• _ASSIGNMENT_:
If a record contains an image, leave the image out and repeat everything else exactly.

• _WORKING DATA_:
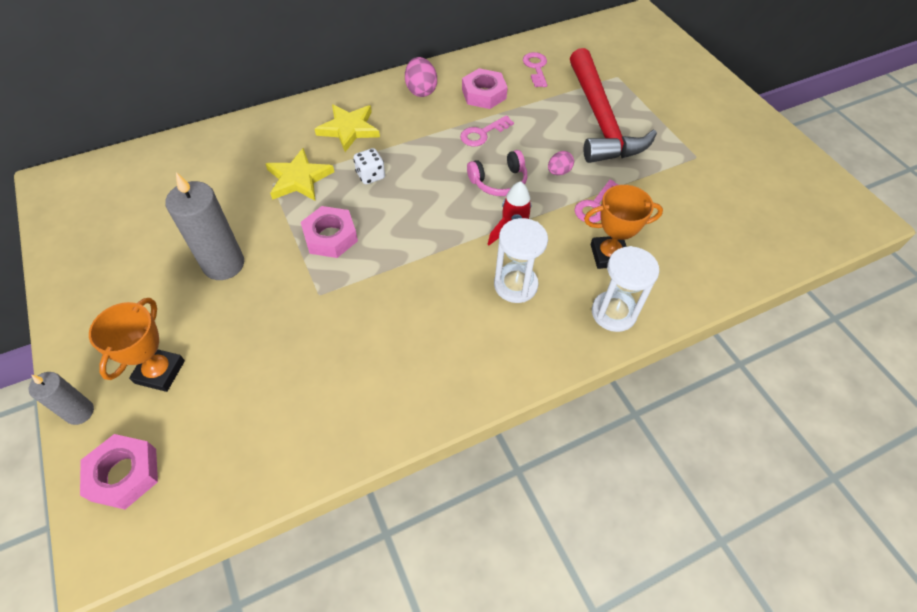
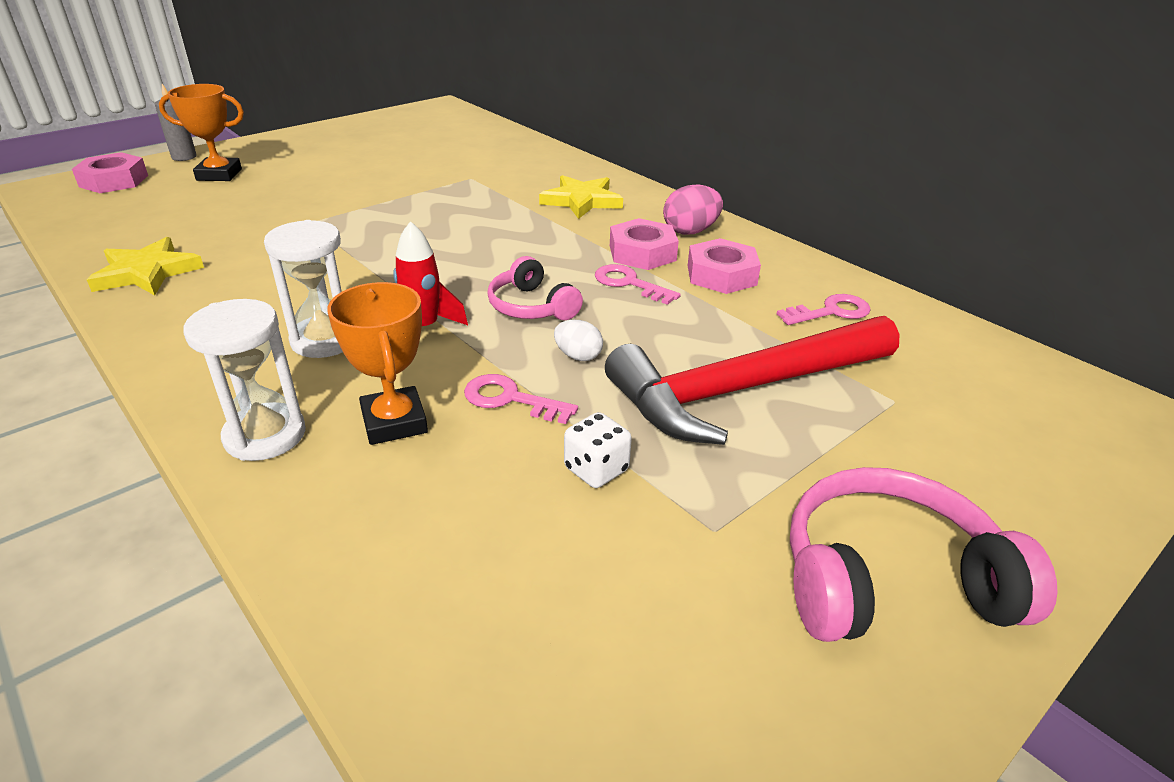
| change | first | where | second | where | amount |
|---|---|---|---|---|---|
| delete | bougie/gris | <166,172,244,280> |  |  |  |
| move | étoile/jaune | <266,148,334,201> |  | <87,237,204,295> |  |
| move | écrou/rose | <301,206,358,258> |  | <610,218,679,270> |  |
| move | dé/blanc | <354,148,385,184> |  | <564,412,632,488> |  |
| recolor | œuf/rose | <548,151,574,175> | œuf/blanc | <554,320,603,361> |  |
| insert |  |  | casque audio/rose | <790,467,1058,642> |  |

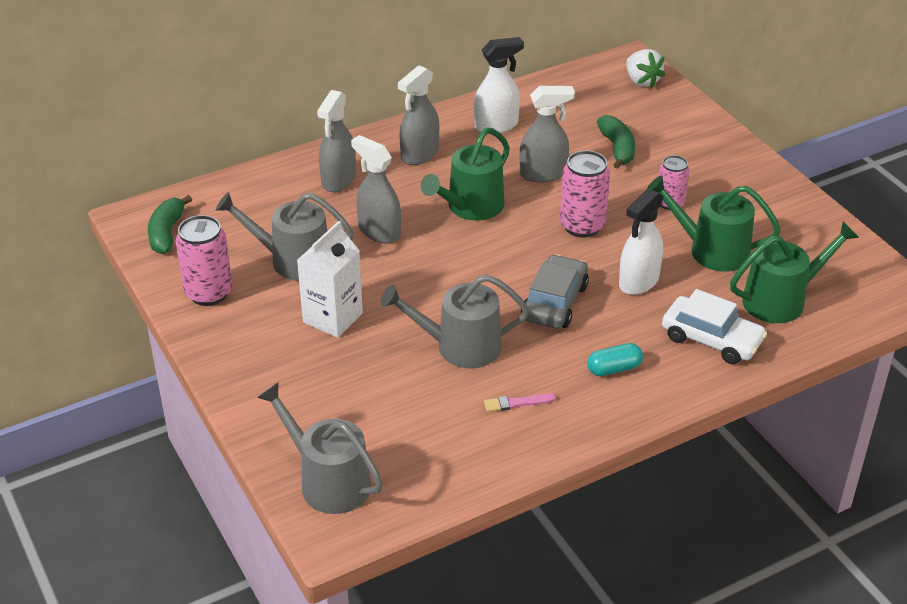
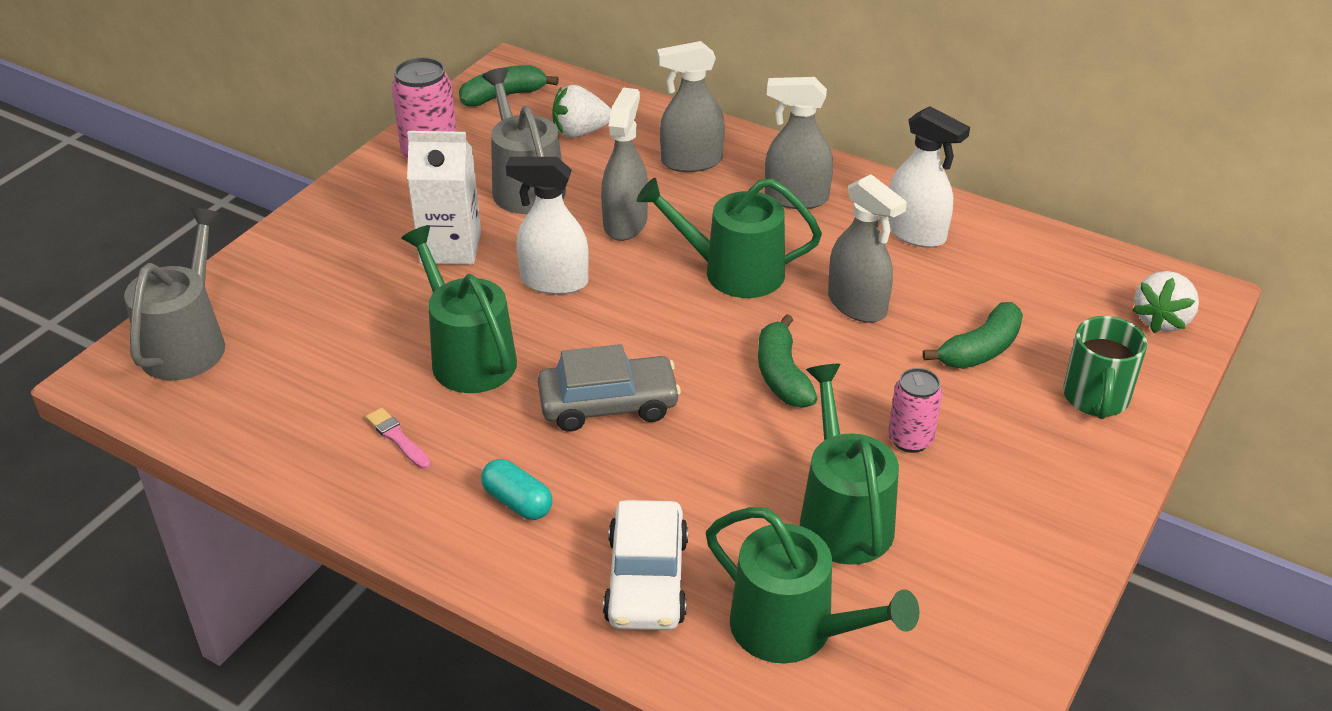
| change | first | where | second | where | amount |
|---|---|---|---|---|---|
| recolor | arrosoir/gris | <380,274,529,368> | arrosoir/vert | <401,225,517,393> |  |
| replace | canette/rose | <560,150,610,238> | banane/vert | <758,314,818,408> |  |
| move | vaporisateur/blanc | <619,188,664,295> |  | <506,157,589,295> |  |
| insert |  |  | fraise/blanc | <552,85,611,138> |  |
| insert |  |  | tasse/vert | <1063,316,1147,419> |  |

• _ANSWER SECTION_:
| change | first | where | second | where | amount |
|---|---|---|---|---|---|
| delete | bougie/gris | <166,172,244,280> |  |  |  |
| move | étoile/jaune | <266,148,334,201> |  | <87,237,204,295> |  |
| move | écrou/rose | <301,206,358,258> |  | <610,218,679,270> |  |
| move | dé/blanc | <354,148,385,184> |  | <564,412,632,488> |  |
| recolor | œuf/rose | <548,151,574,175> | œuf/blanc | <554,320,603,361> |  |
| insert |  |  | casque audio/rose | <790,467,1058,642> |  |

| change | first | where | second | where | amount |
|---|---|---|---|---|---|
| recolor | arrosoir/gris | <380,274,529,368> | arrosoir/vert | <401,225,517,393> |  |
| replace | canette/rose | <560,150,610,238> | banane/vert | <758,314,818,408> |  |
| move | vaporisateur/blanc | <619,188,664,295> |  | <506,157,589,295> |  |
| insert |  |  | fraise/blanc | <552,85,611,138> |  |
| insert |  |  | tasse/vert | <1063,316,1147,419> |  |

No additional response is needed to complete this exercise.